Data extracts |
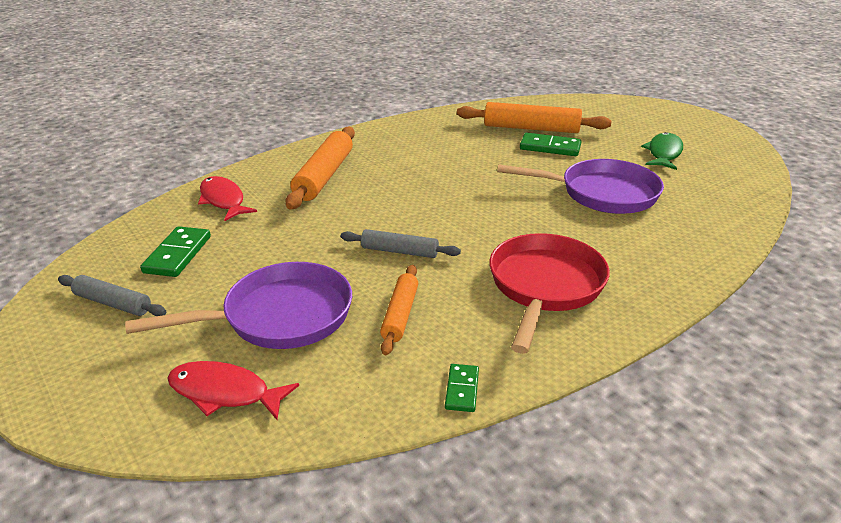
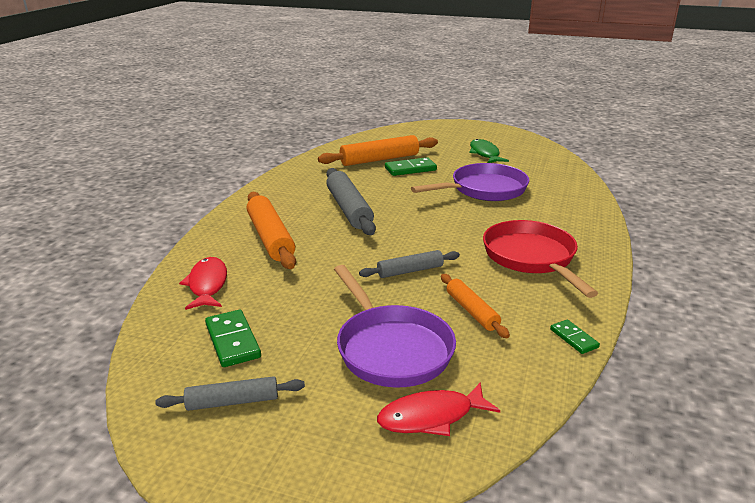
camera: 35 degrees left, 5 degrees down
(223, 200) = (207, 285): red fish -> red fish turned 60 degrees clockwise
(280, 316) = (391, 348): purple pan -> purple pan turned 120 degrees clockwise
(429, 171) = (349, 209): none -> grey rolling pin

--

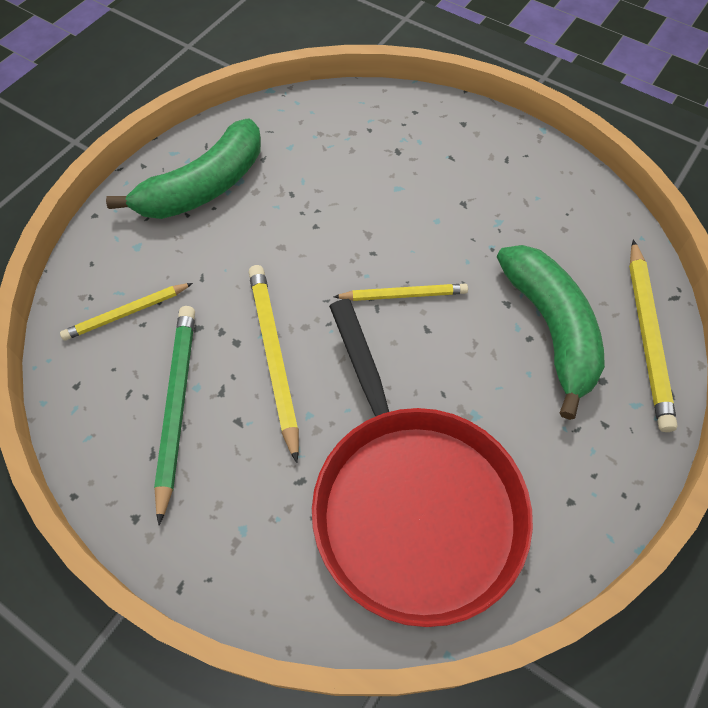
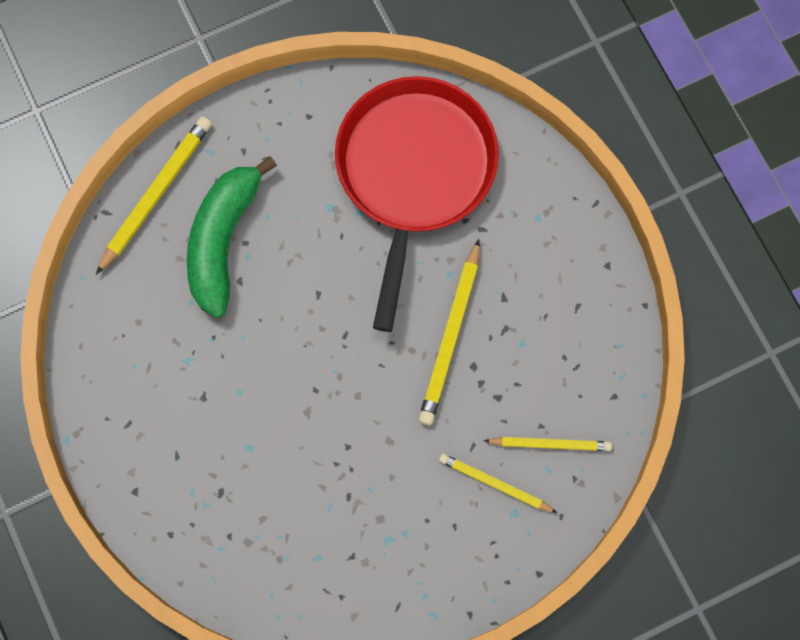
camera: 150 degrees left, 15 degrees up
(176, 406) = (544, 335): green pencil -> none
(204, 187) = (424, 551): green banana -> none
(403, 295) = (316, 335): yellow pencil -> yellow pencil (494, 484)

...

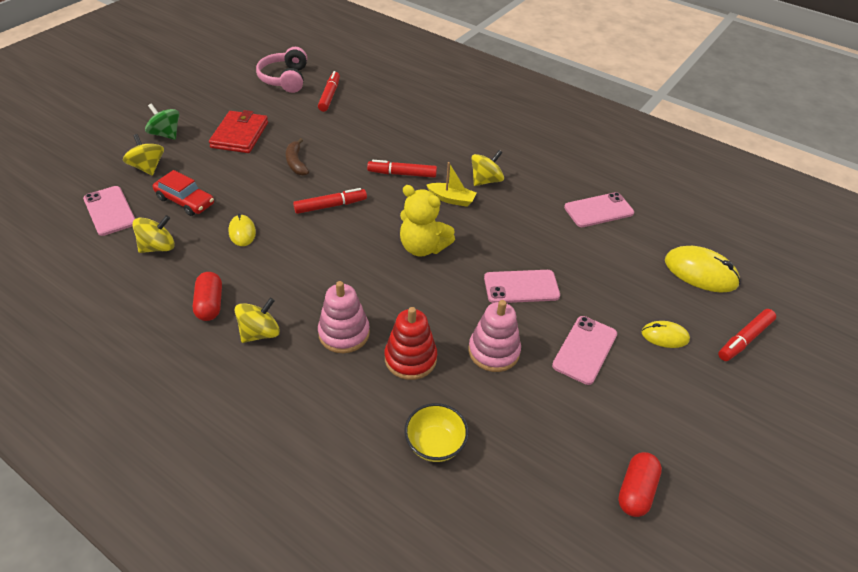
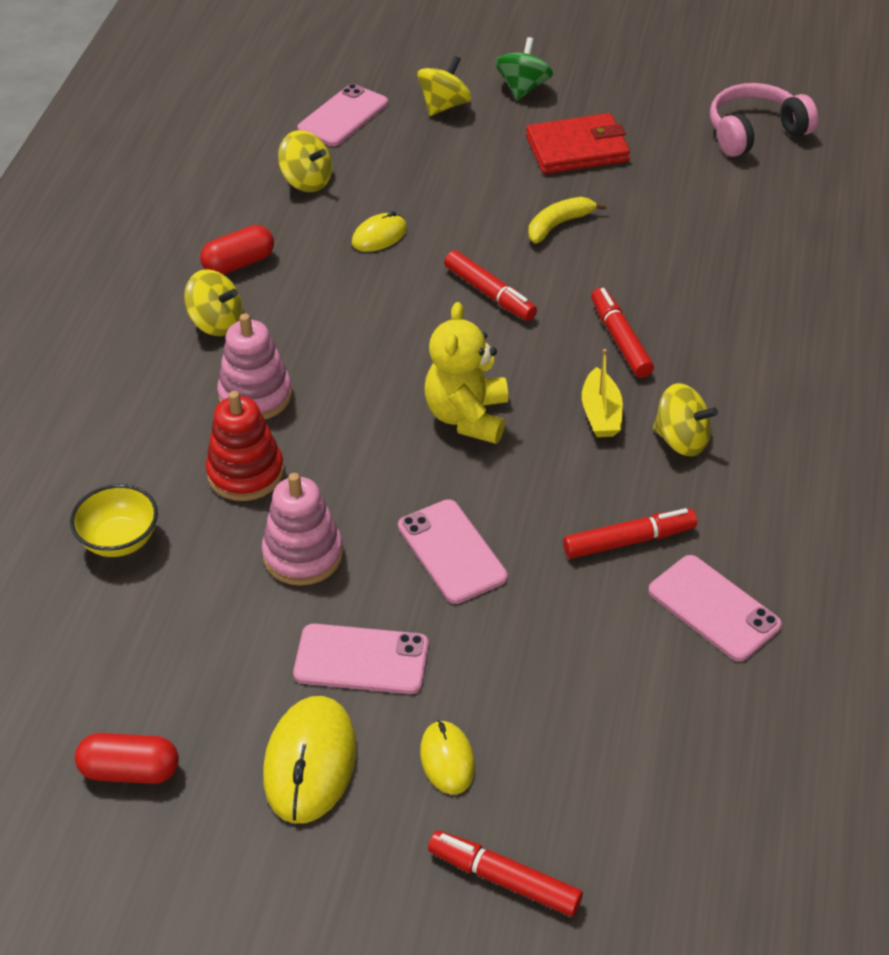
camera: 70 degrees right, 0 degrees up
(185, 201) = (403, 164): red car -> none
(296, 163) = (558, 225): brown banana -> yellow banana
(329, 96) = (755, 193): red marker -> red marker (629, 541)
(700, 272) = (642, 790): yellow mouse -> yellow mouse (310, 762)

Directions for this task | Please return only the lines above, starting at the line that has "camera: 35 degrees left, 5 degrees down" and ending at the line that has "(429, 171) = (349, 209): none", keeping both and leaving each one unchanged.

Result of the exercise |
camera: 35 degrees left, 5 degrees down
(223, 200) = (207, 285): red fish -> red fish turned 60 degrees clockwise
(280, 316) = (391, 348): purple pan -> purple pan turned 120 degrees clockwise
(429, 171) = (349, 209): none -> grey rolling pin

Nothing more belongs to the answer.